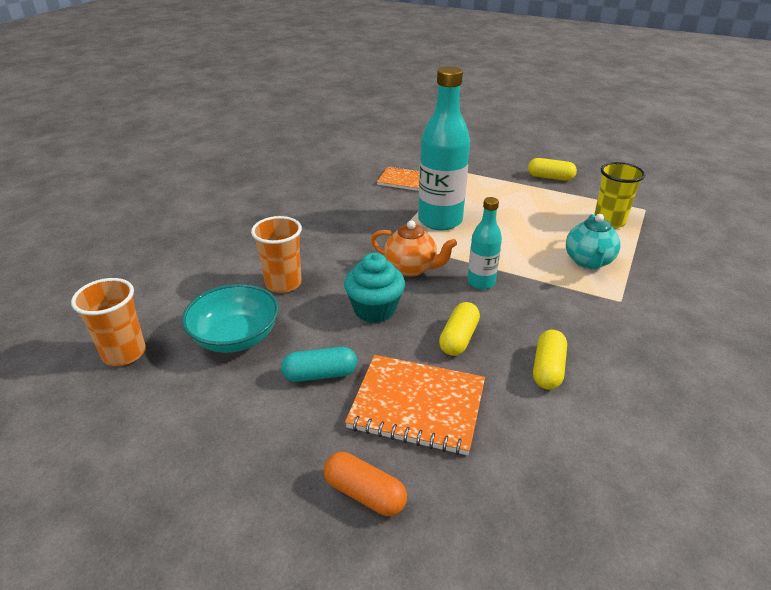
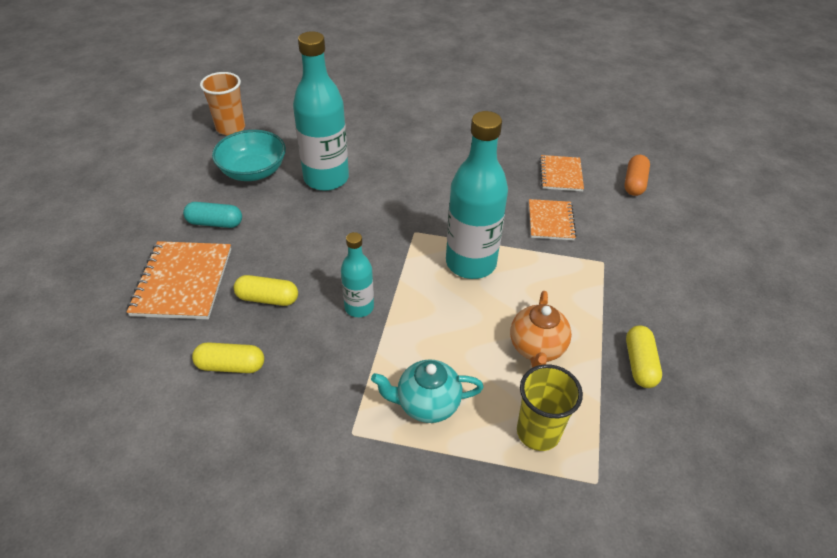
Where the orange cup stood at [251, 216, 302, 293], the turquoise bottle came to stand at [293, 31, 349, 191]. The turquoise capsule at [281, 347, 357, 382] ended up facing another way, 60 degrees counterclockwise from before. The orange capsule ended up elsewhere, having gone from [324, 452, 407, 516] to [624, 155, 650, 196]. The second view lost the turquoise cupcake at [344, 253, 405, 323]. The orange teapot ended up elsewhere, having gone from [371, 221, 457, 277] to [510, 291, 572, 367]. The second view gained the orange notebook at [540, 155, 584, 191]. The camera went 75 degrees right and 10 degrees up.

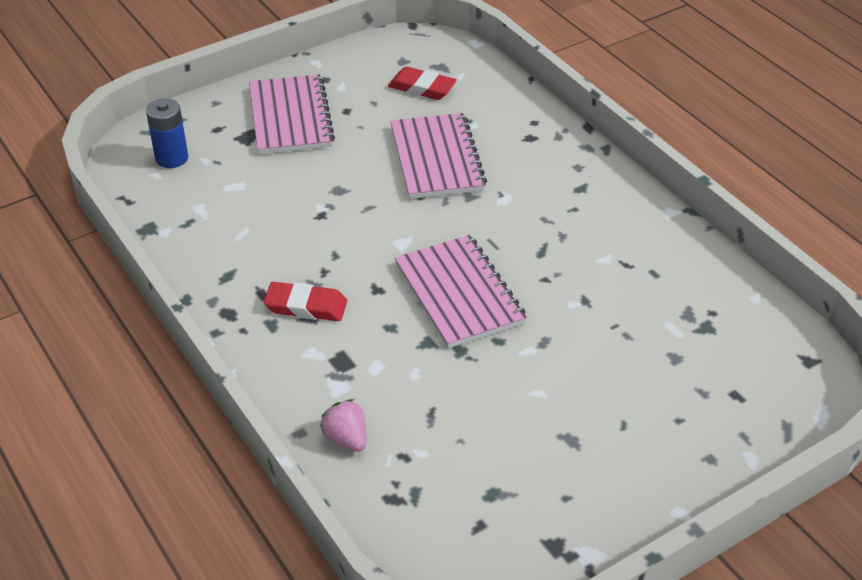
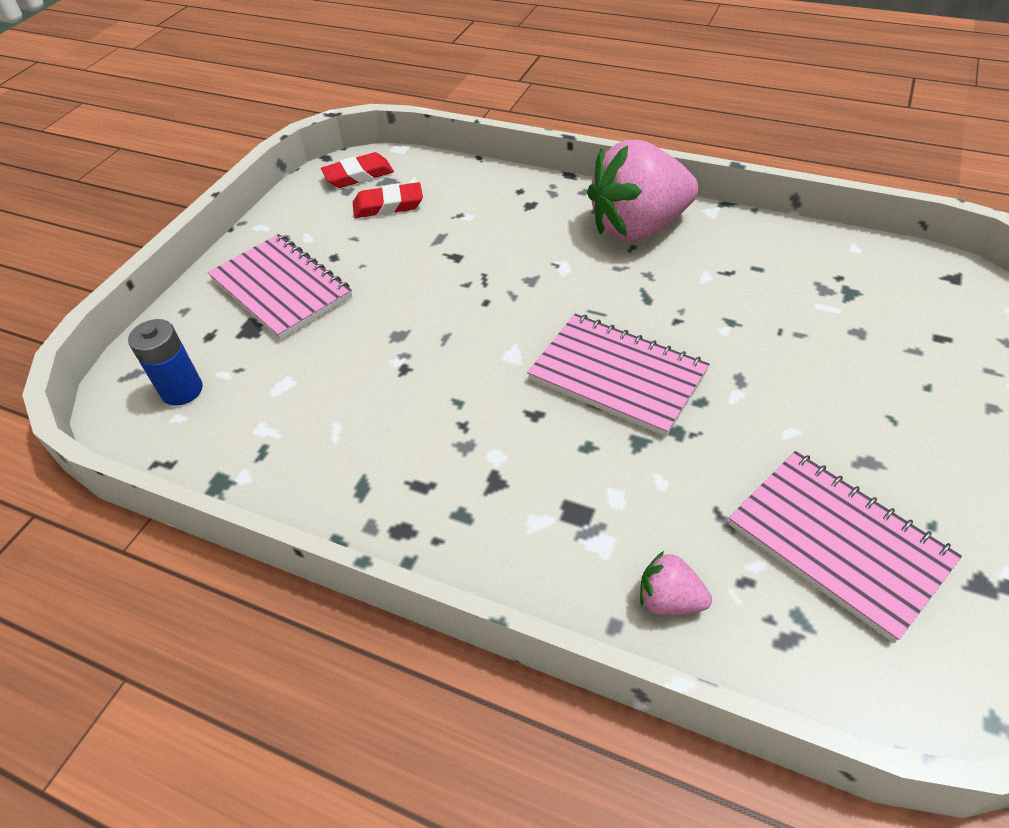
The red eraser ended up elsewhere, having gone from [264, 282, 347, 321] to [321, 152, 394, 188]. The pink notebook ended up elsewhere, having gone from [390, 113, 487, 199] to [729, 451, 962, 643]. The second view gained the pink strawberry at [587, 140, 699, 242]. The camera went 30 degrees left and 5 degrees up.

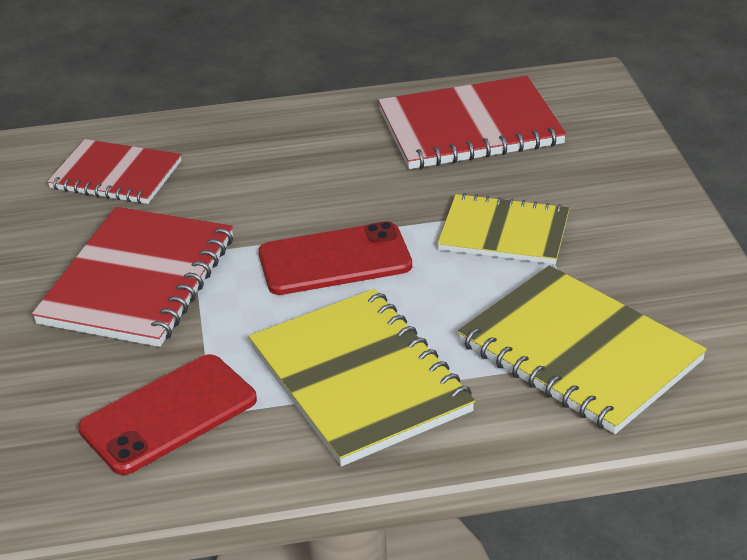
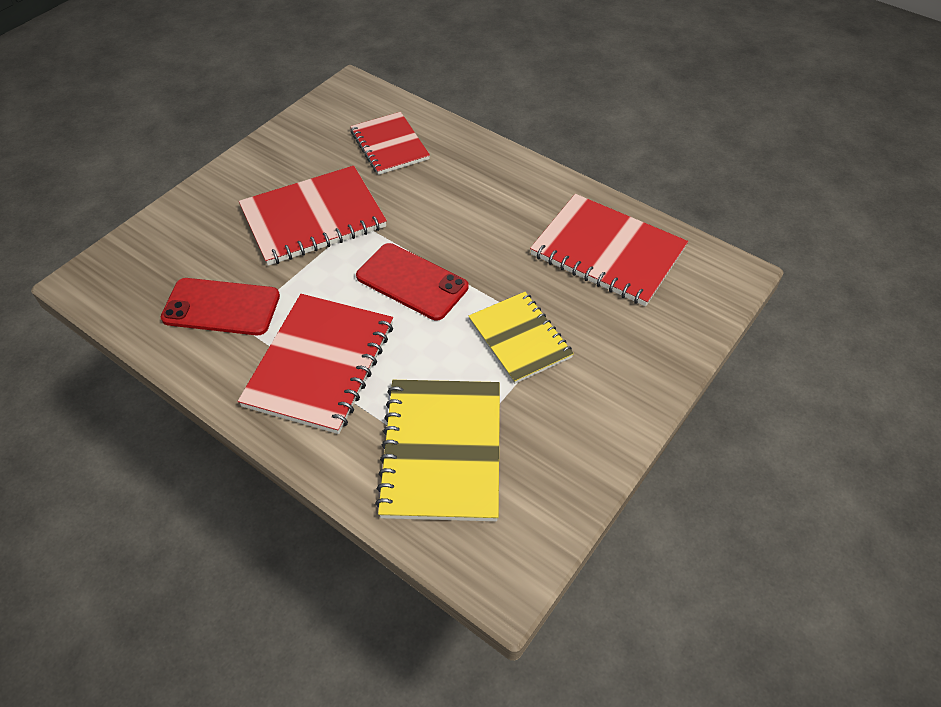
What was the yellow notebook at [249, 289, 475, 466] turned into the red notebook at [238, 294, 393, 434]. The camera went 45 degrees right and 15 degrees up.

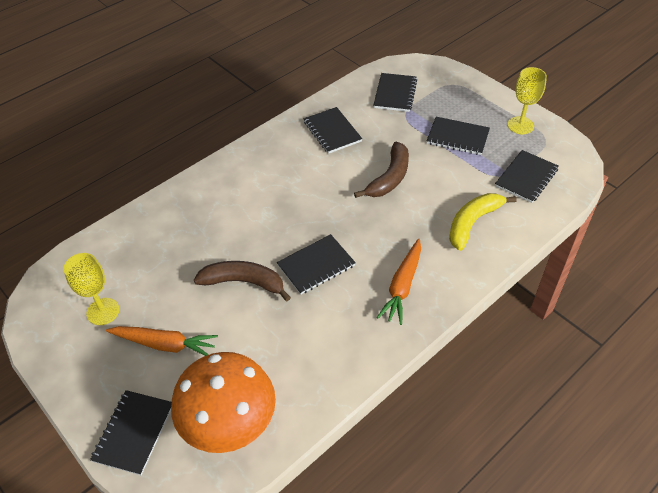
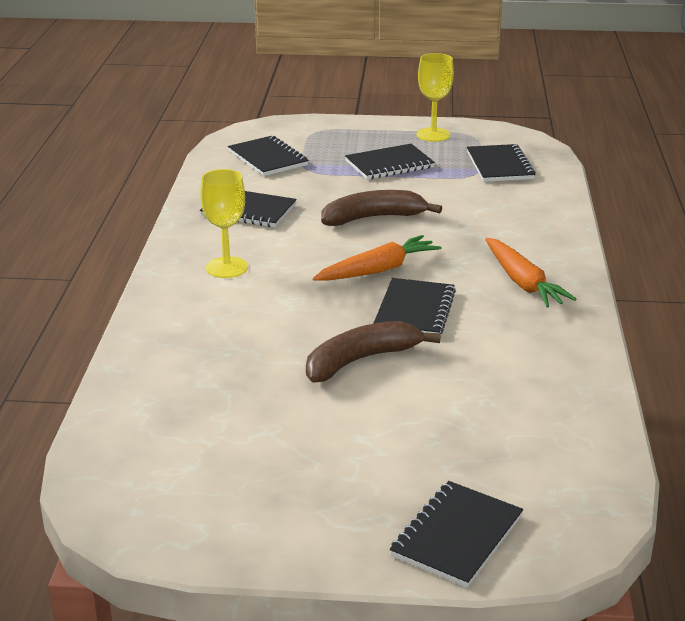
The yellow goblet ended up elsewhere, having gone from [63, 253, 119, 325] to [200, 169, 248, 278]. The black notebook at [90, 390, 172, 475] ended up facing another way, 60 degrees clockwise from before. The orange carrot ended up elsewhere, having gone from [106, 326, 218, 356] to [313, 235, 441, 281]. The second view lost the orange mushroom at [171, 352, 276, 453]. The brown banana at [354, 142, 409, 198] ended up facing another way, 90 degrees counterclockwise from before. The second view lost the yellow banana at [449, 193, 517, 251]. The camera went 45 degrees left and 20 degrees down.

==========

Only the lines from the one containing "The red eraser" through the end of the listing should be output, word for word and inclusive; keep pictures out.

The red eraser ended up elsewhere, having gone from [264, 282, 347, 321] to [321, 152, 394, 188]. The pink notebook ended up elsewhere, having gone from [390, 113, 487, 199] to [729, 451, 962, 643]. The second view gained the pink strawberry at [587, 140, 699, 242]. The camera went 30 degrees left and 5 degrees up.

What was the yellow notebook at [249, 289, 475, 466] turned into the red notebook at [238, 294, 393, 434]. The camera went 45 degrees right and 15 degrees up.

The yellow goblet ended up elsewhere, having gone from [63, 253, 119, 325] to [200, 169, 248, 278]. The black notebook at [90, 390, 172, 475] ended up facing another way, 60 degrees clockwise from before. The orange carrot ended up elsewhere, having gone from [106, 326, 218, 356] to [313, 235, 441, 281]. The second view lost the orange mushroom at [171, 352, 276, 453]. The brown banana at [354, 142, 409, 198] ended up facing another way, 90 degrees counterclockwise from before. The second view lost the yellow banana at [449, 193, 517, 251]. The camera went 45 degrees left and 20 degrees down.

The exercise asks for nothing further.